<<<<
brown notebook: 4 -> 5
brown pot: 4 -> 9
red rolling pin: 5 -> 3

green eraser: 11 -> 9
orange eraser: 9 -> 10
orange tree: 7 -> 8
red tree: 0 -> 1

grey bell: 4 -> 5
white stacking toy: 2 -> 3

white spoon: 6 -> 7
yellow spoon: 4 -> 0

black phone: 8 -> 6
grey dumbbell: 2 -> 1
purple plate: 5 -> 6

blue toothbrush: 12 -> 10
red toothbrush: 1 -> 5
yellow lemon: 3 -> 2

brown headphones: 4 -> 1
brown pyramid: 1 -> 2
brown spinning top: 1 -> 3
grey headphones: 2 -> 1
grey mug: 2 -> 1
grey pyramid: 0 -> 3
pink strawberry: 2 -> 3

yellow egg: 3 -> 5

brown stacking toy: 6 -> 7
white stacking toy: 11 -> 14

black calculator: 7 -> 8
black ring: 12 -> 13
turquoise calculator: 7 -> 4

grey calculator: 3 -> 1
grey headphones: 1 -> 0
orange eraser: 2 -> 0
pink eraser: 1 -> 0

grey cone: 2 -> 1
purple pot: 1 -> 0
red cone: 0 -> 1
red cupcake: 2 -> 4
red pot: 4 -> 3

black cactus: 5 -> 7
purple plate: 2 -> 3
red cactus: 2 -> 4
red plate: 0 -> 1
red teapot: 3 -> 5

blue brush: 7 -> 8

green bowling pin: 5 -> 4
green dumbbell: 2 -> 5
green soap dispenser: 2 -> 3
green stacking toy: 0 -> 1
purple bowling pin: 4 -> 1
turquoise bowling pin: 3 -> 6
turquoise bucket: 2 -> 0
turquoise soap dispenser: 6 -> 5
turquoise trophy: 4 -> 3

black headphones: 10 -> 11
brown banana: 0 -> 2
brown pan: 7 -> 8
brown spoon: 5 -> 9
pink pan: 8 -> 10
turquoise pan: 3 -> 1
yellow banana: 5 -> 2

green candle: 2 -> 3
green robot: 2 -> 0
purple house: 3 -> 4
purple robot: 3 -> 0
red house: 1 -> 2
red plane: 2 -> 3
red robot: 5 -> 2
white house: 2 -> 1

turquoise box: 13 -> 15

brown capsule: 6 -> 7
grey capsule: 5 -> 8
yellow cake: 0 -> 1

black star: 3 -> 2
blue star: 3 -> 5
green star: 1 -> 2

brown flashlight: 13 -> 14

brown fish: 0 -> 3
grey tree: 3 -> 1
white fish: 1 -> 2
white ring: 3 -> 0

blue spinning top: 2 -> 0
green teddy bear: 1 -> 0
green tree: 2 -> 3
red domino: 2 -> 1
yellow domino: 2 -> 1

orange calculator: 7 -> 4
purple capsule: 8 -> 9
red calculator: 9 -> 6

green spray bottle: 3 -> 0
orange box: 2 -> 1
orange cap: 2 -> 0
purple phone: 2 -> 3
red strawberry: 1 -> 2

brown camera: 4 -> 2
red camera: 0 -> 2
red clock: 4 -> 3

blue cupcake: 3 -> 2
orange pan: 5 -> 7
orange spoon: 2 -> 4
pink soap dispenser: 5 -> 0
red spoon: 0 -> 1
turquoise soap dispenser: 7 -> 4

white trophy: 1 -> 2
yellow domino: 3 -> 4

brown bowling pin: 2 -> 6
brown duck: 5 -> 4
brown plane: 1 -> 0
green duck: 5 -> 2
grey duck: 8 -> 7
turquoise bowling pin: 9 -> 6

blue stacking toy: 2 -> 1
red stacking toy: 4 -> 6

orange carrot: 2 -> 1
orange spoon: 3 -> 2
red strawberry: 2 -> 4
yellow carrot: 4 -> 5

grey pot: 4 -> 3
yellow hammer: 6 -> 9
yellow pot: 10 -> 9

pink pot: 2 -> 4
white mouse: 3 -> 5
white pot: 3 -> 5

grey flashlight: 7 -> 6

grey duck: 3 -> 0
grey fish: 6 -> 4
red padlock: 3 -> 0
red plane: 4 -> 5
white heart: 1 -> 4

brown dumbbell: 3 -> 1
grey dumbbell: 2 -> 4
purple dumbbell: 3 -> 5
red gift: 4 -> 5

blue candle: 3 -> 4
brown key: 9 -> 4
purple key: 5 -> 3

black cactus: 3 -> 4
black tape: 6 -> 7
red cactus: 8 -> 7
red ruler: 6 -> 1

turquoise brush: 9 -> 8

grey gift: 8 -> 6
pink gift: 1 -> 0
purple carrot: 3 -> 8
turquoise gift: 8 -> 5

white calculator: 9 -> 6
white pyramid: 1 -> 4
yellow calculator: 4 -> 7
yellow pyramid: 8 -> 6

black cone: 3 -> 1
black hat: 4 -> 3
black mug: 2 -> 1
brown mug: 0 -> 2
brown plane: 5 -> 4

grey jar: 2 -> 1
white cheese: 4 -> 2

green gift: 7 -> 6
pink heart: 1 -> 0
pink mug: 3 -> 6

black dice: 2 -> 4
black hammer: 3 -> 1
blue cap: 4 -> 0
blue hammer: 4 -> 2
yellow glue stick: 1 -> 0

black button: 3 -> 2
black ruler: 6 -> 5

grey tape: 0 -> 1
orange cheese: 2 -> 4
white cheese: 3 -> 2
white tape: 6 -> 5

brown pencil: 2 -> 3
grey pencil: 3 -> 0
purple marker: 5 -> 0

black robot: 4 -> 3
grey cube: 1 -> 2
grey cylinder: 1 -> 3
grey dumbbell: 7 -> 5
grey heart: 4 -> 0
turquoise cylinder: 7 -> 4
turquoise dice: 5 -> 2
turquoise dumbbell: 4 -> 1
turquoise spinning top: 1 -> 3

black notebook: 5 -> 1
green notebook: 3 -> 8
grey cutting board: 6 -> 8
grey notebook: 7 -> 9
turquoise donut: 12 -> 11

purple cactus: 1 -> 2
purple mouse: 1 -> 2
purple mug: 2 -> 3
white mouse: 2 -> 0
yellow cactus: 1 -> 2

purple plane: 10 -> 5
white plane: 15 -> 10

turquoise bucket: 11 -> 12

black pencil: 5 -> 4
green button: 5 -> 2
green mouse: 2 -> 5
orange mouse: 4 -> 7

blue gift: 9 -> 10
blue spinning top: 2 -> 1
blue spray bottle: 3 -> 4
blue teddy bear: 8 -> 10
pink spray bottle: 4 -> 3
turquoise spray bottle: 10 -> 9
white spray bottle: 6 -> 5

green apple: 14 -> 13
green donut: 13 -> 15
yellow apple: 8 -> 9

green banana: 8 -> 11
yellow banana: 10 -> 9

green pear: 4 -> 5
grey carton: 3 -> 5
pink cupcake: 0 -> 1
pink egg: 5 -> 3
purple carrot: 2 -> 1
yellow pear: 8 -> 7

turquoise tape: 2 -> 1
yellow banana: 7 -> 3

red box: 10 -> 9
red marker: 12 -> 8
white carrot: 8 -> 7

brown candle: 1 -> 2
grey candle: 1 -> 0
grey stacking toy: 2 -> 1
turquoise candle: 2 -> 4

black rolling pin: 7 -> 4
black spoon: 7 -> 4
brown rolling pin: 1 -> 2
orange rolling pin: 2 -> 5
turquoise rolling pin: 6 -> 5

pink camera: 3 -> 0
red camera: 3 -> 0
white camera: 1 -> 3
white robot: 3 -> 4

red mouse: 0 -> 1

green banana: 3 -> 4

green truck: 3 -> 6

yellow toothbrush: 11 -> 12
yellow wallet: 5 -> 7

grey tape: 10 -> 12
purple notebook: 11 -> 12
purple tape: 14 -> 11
>>>>
[ABOUT THIS EXERCISE]: The lines needed run from the first line of the data through the line containing "black phone: 8 -> 6"; give them again exactly and nothing else.

[EXERCISE RESPONSE]:
brown notebook: 4 -> 5
brown pot: 4 -> 9
red rolling pin: 5 -> 3

green eraser: 11 -> 9
orange eraser: 9 -> 10
orange tree: 7 -> 8
red tree: 0 -> 1

grey bell: 4 -> 5
white stacking toy: 2 -> 3

white spoon: 6 -> 7
yellow spoon: 4 -> 0

black phone: 8 -> 6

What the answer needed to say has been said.